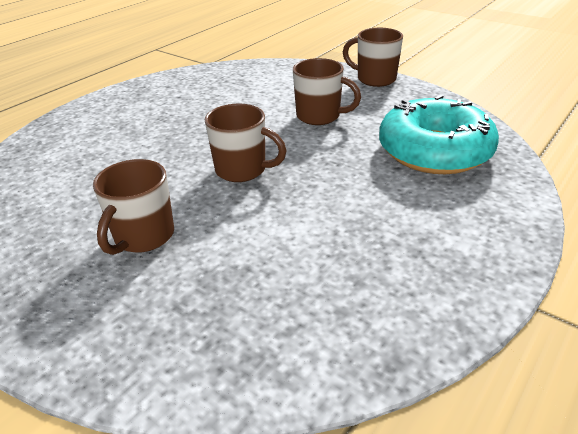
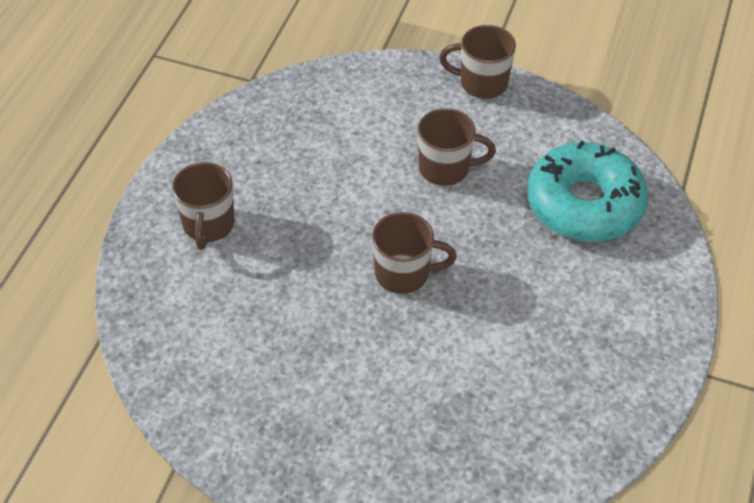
camera: 20 degrees left, 15 degrees up
brown mug [93,159,174,255] -> brown mug moved to [172,162,234,250]

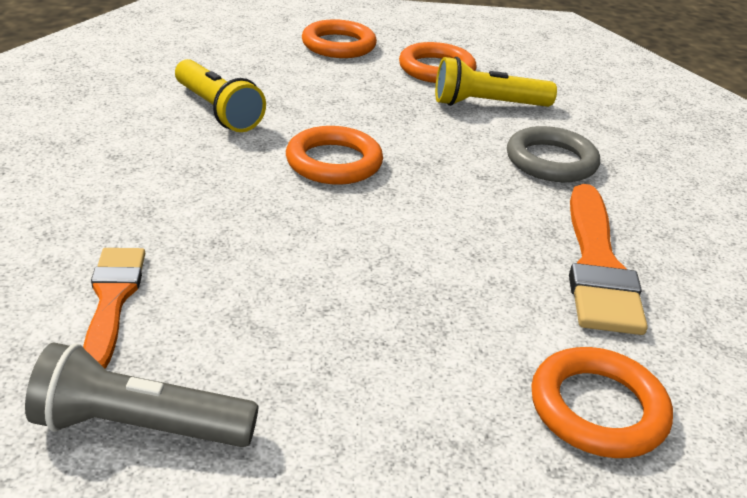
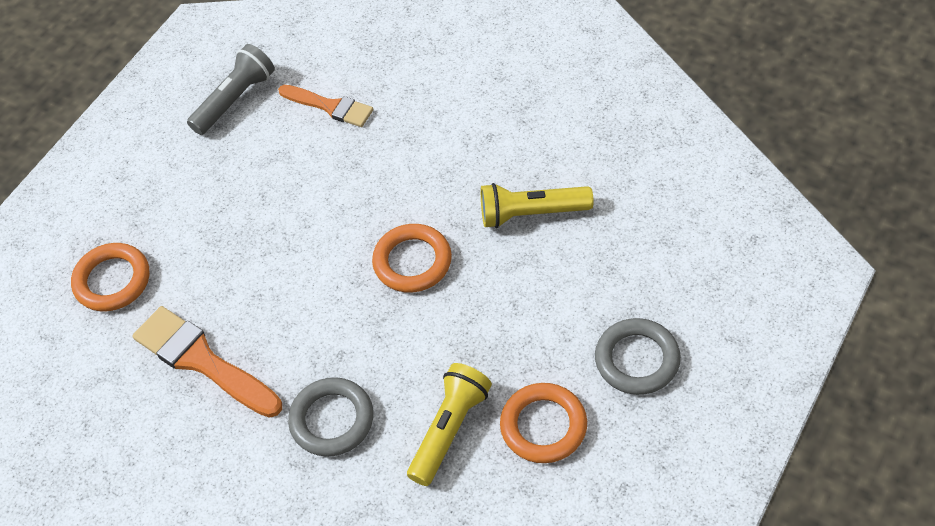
camera: 130 degrees right, 20 degrees up
orange ring [302,19,377,58] -> grey ring [595,318,681,395]

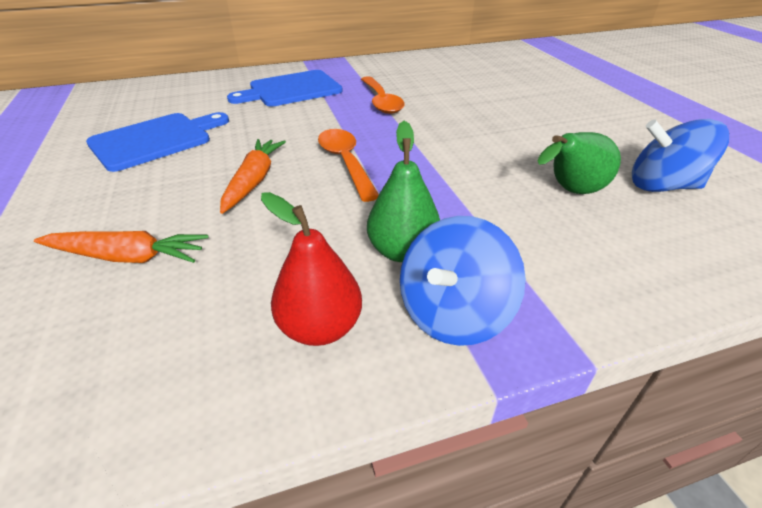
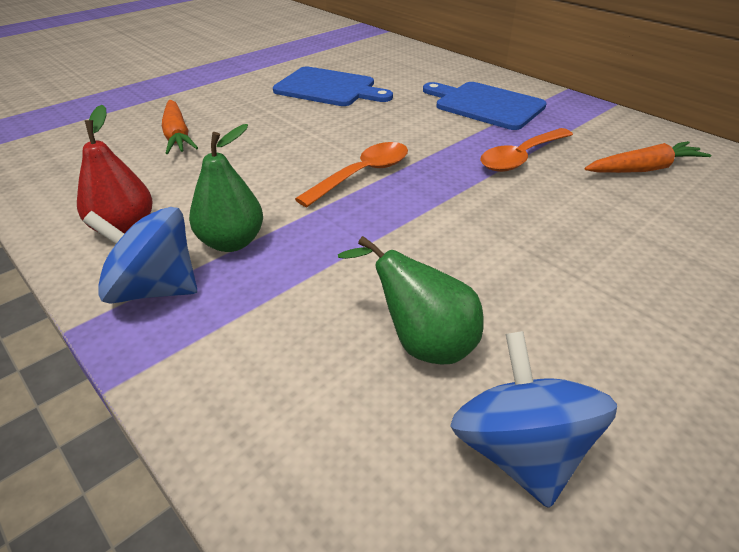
camera: 65 degrees right, 0 degrees up
orange carrot [220,139,286,214] -> orange carrot moved to [585,141,711,173]

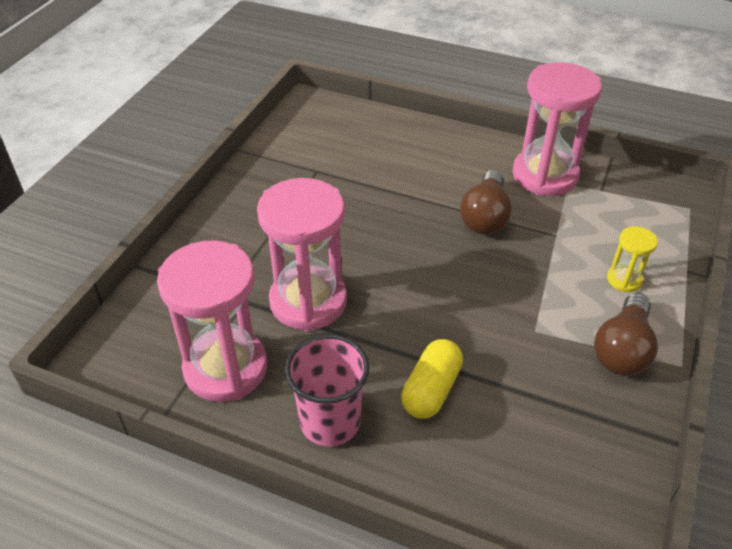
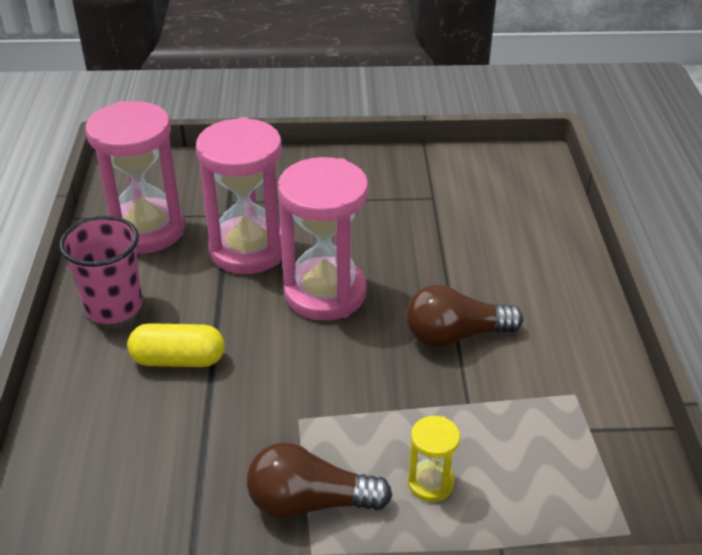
camera: 65 degrees right, 5 degrees down
pink hourglass [513,62,602,196] -> pink hourglass moved to [278,157,368,321]

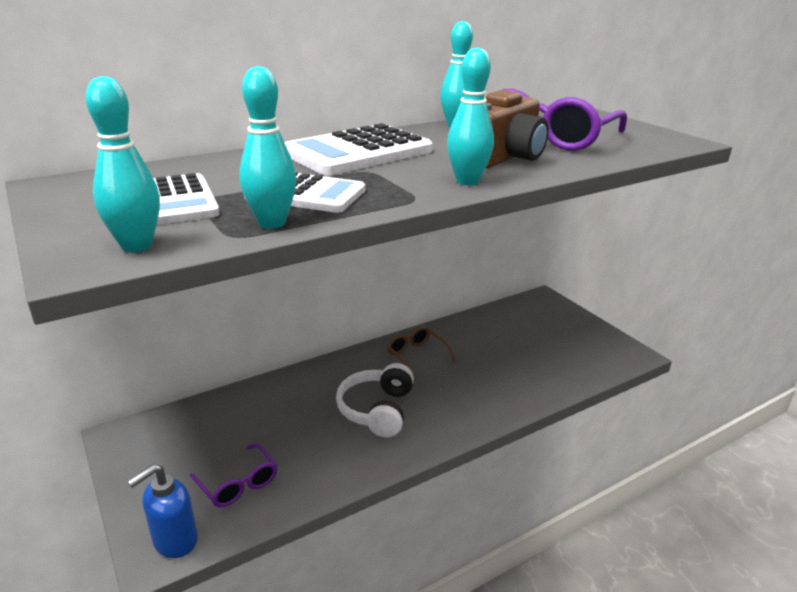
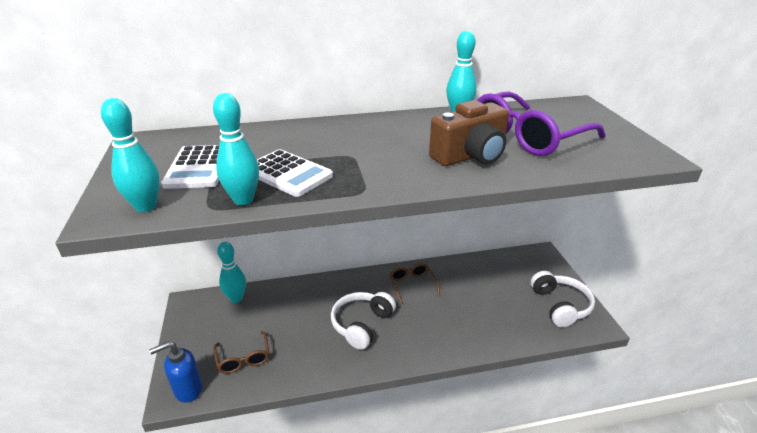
camera: 20 degrees right, 5 degrees up
purple glasses [190,444,277,507] -> brown glasses [213,331,269,374]
white calculator [284,123,433,175] -> none
turquoise bowling pin [447,47,494,185] -> turquoise bowling pin moved to [217,242,246,303]
none -> white headphones [531,271,595,327]

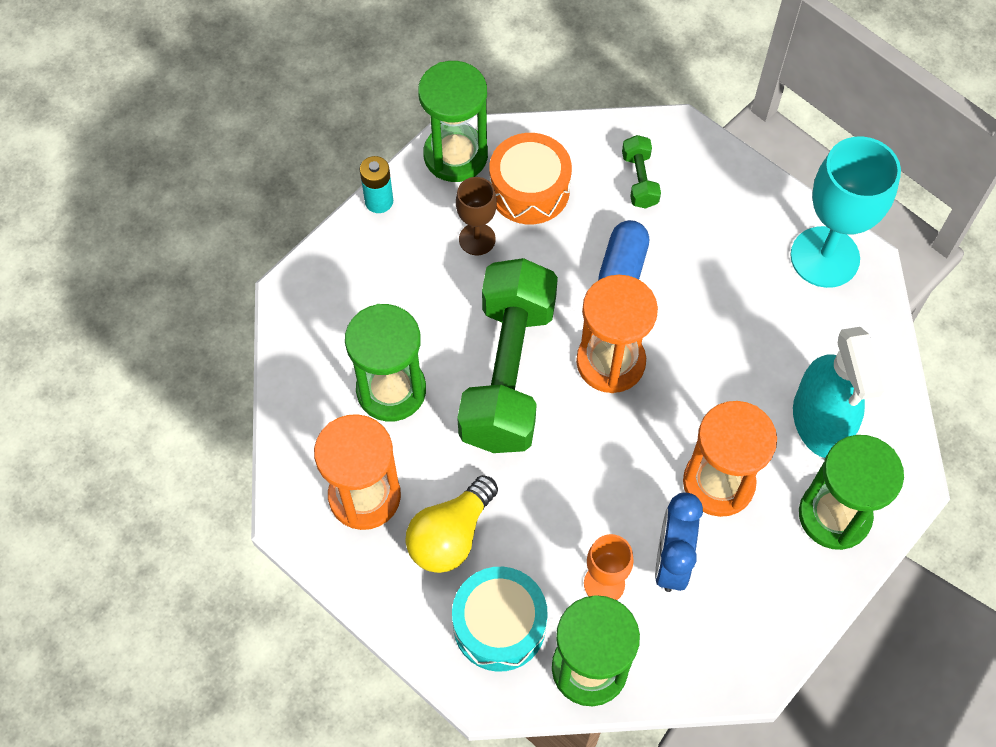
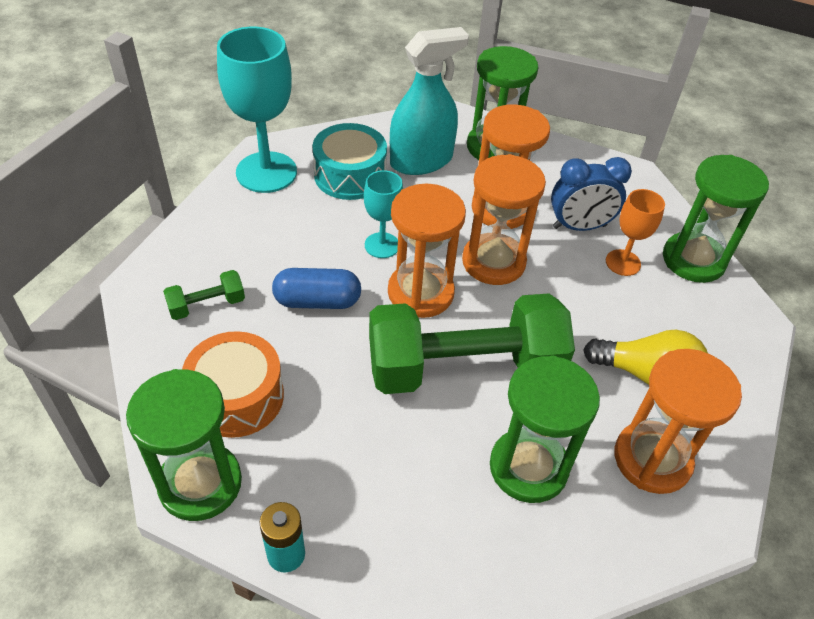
camera: 110 degrees left, 15 degrees down
turquoise drum [452,567,548,672] -> turquoise drum moved to [312,123,387,200]
brown goblet [456,177,497,255] -> none
none -> turquoise goblet [364,170,403,258]
none -> orange hourglass [462,154,546,285]

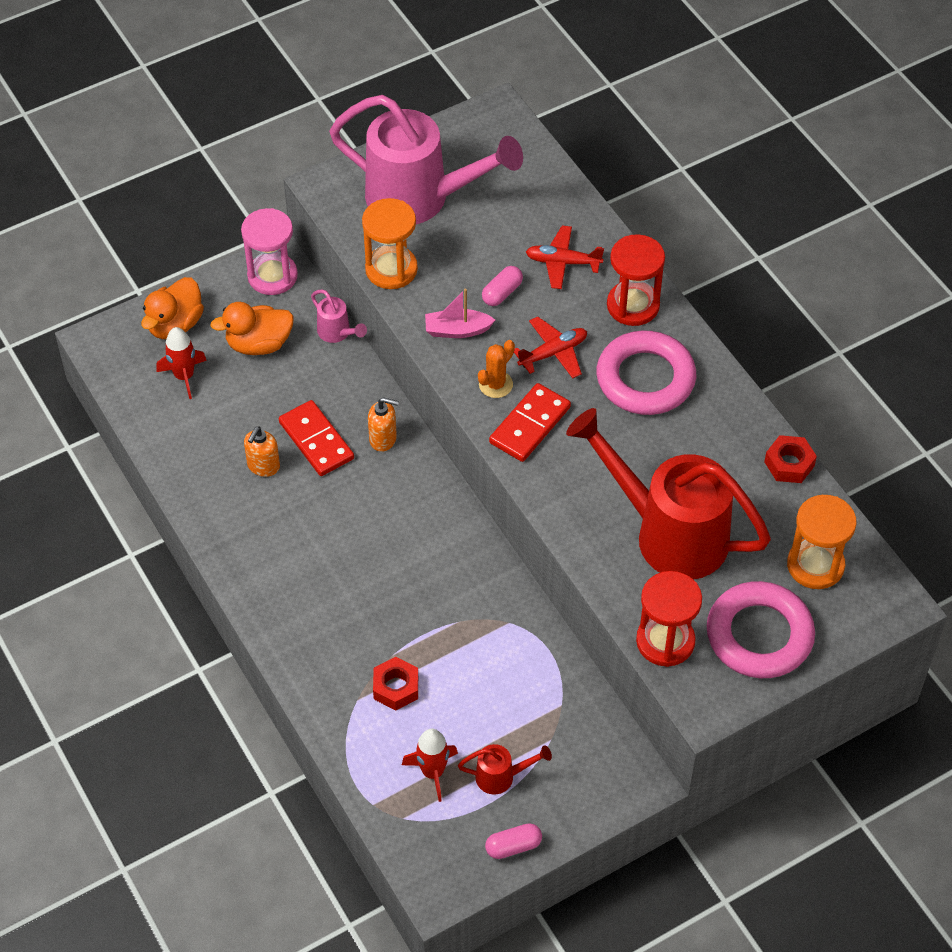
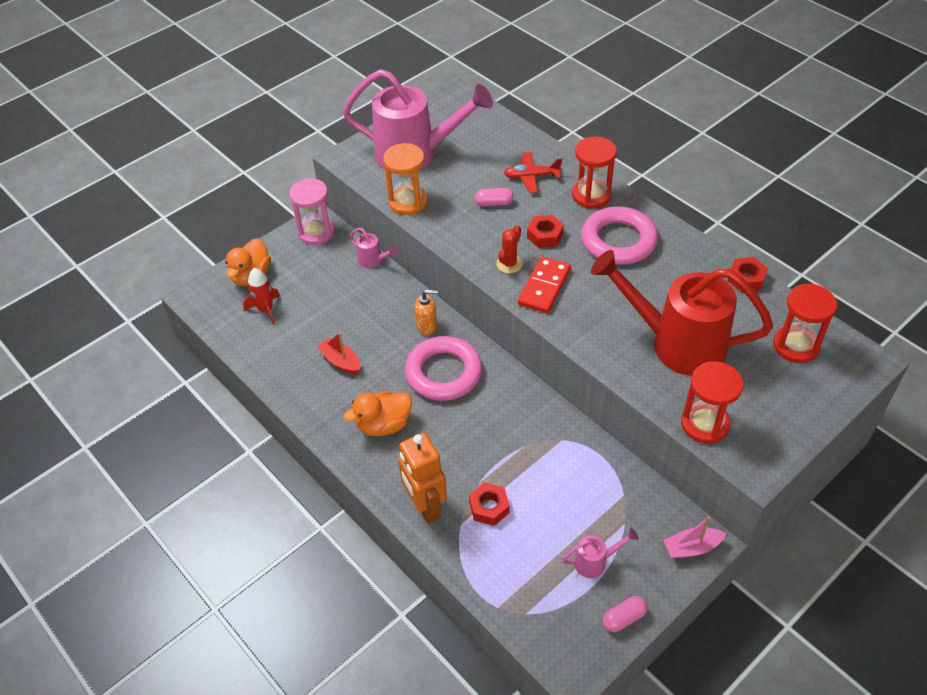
camera: 10 degrees left, 5 degrees down
orange duck [210,302,294,355] -> orange duck moved to [344,392,412,436]
orange soap dispenser [244,426,280,477] -> red boat [317,332,361,374]
red domino [279,400,354,476] -> none
red rocket [402,728,458,802] -> none
pink boat [425,289,495,338] -> pink boat moved to [663,516,726,559]
red watering can [458,744,552,795] -> pink watering can [562,528,639,578]
orange cactus [478,340,515,398] -> red cactus [496,225,523,273]
pink capsule [482,266,523,306] -> pink capsule turned 60 degrees clockwise [475,188,514,206]
red plane [514,317,587,378] -> red nut [527,215,564,248]
pink ring [707,581,815,678] -> pink ring moved to [405,336,482,401]
orange hourglass [787,495,857,589] -> red hourglass [773,284,837,363]
none -> orange robot [398,433,447,524]

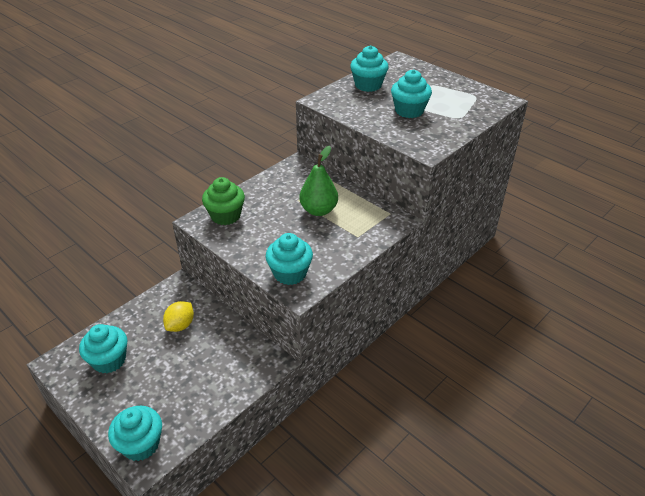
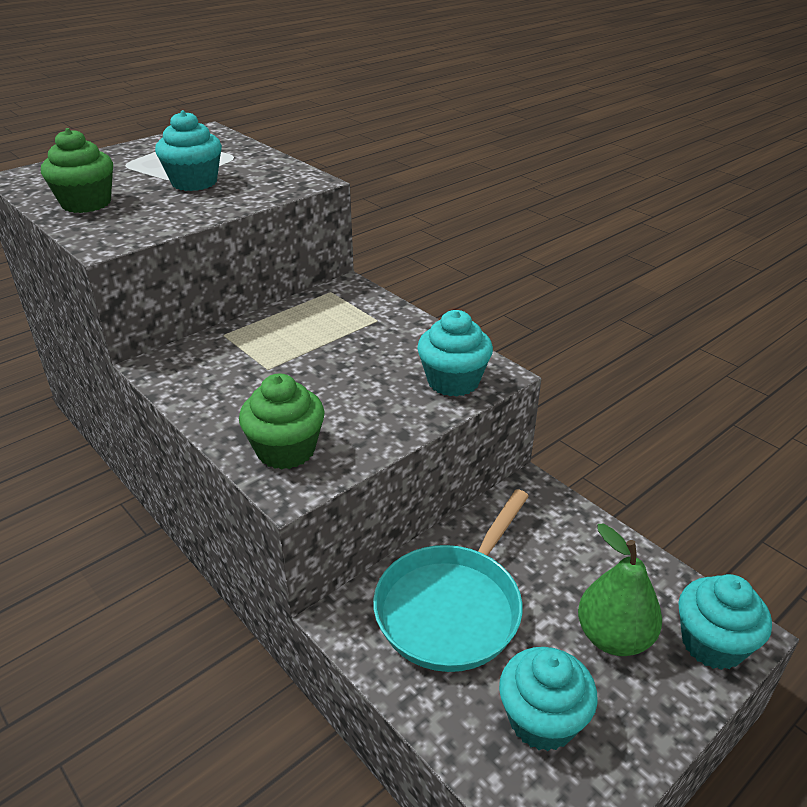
camera: 85 degrees left, 5 degrees down
yellow lemon [163,301,194,332] -> turquoise pan [373,489,529,672]
green pear [299,146,338,216] -> green pear moved to [578,524,662,656]
turquoise cupcake [350,45,389,92] -> green cupcake [41,128,113,213]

========================================================================

_PROBLEM DETAILS_:
When a line in the material above contains the word "camera", copy that line out.

_SOLUTION TO THE PROBLEM_:
camera: 20 degrees left, 15 degrees up
camera: 130 degrees right, 20 degrees up
camera: 65 degrees right, 0 degrees up
camera: 65 degrees right, 5 degrees down
camera: 20 degrees right, 5 degrees up
camera: 110 degrees left, 15 degrees down
camera: 10 degrees left, 5 degrees down
camera: 85 degrees left, 5 degrees down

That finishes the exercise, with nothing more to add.